● Work item
Output range, inclusive: from the line containing "C105: 470uF (plus" to the line containing "L103: 1mH (RESET, VBUS) -> none". Restate those lines from the data below word for word and only those.

»»

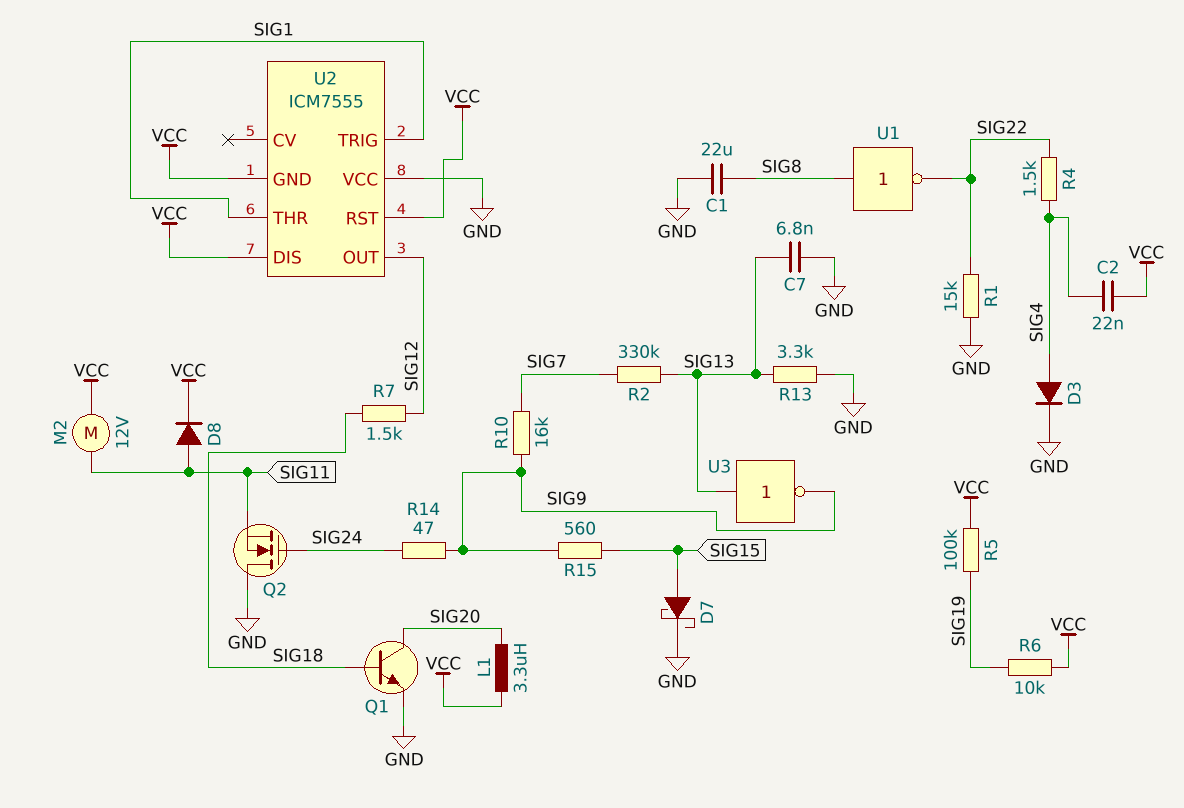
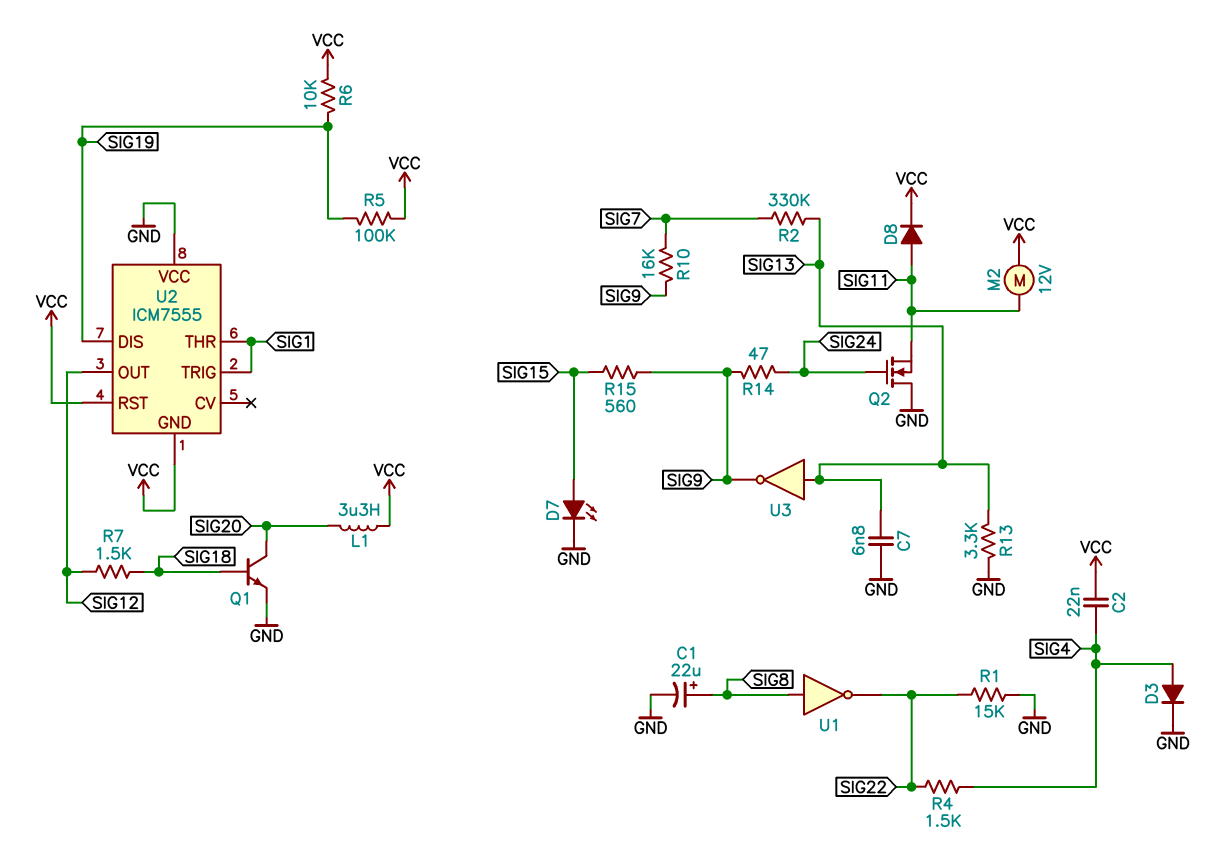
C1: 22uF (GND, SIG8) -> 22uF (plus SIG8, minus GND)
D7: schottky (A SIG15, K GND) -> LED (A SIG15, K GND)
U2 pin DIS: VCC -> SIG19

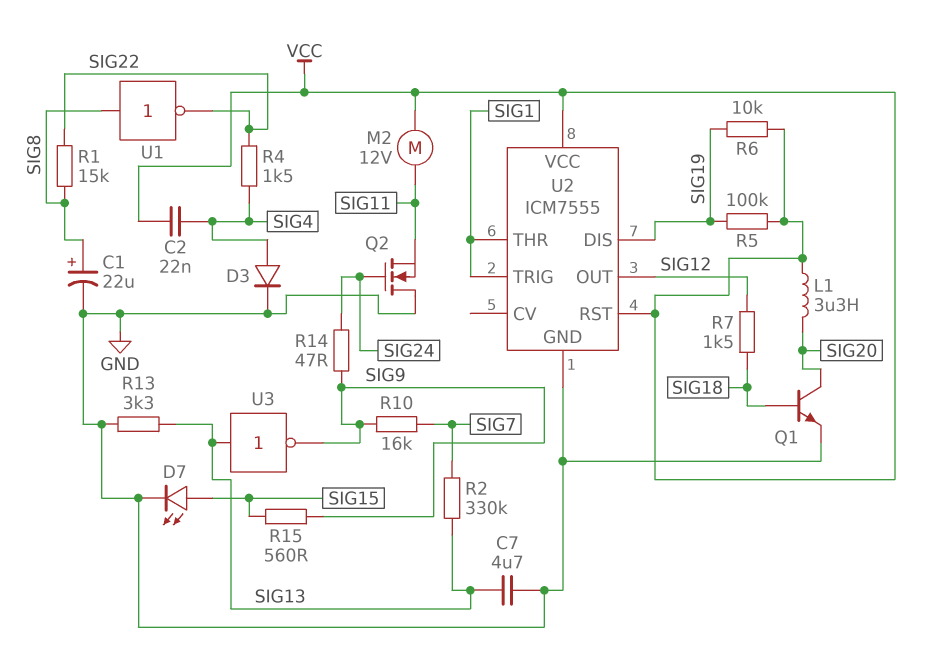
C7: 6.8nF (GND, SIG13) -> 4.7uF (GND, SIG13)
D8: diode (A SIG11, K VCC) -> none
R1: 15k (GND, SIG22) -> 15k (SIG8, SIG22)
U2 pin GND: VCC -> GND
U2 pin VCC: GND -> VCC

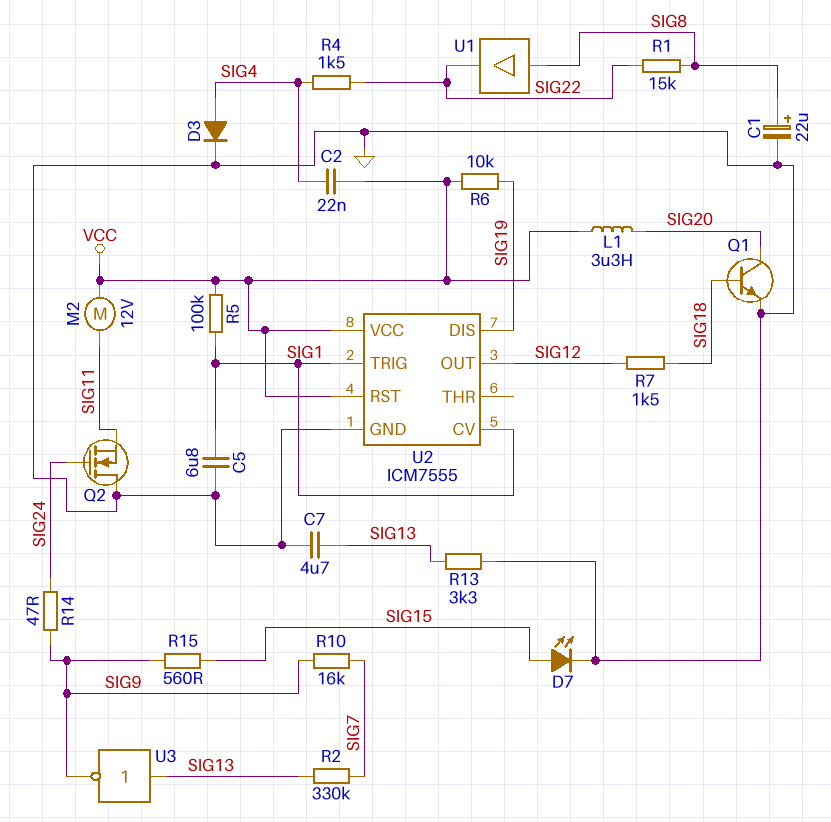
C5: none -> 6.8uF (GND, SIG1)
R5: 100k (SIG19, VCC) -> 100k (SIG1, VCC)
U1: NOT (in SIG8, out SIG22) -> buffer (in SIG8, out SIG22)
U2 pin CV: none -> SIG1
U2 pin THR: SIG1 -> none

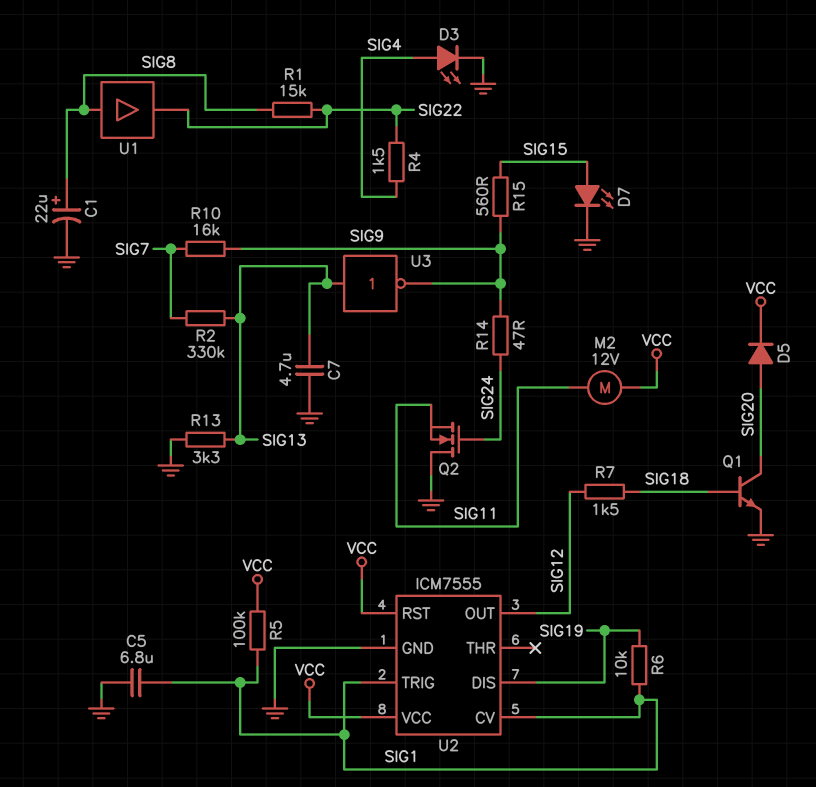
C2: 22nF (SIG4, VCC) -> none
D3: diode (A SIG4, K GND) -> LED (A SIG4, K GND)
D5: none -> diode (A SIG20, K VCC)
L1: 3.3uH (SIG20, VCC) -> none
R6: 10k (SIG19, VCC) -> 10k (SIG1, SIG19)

««
»»

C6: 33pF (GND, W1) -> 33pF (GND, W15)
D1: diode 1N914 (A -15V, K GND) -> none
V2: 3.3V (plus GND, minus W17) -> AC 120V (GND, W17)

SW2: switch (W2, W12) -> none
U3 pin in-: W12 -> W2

««
»»

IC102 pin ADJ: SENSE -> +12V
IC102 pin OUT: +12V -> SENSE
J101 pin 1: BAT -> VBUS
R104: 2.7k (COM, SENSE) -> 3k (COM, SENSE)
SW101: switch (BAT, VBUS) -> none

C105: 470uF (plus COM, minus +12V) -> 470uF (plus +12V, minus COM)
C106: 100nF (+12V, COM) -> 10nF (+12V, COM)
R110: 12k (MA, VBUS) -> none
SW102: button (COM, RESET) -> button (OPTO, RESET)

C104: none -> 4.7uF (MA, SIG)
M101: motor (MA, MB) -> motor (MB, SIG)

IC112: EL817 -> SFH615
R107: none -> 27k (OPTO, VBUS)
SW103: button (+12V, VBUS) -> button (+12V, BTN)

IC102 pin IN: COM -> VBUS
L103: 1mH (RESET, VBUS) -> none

««

● Output of the exercise
C105: 470uF (plus COM, minus +12V) -> 470uF (plus +12V, minus COM)
C106: 100nF (+12V, COM) -> 10nF (+12V, COM)
R110: 12k (MA, VBUS) -> none
SW102: button (COM, RESET) -> button (OPTO, RESET)

C104: none -> 4.7uF (MA, SIG)
M101: motor (MA, MB) -> motor (MB, SIG)

IC112: EL817 -> SFH615
R107: none -> 27k (OPTO, VBUS)
SW103: button (+12V, VBUS) -> button (+12V, BTN)

IC102 pin IN: COM -> VBUS
L103: 1mH (RESET, VBUS) -> none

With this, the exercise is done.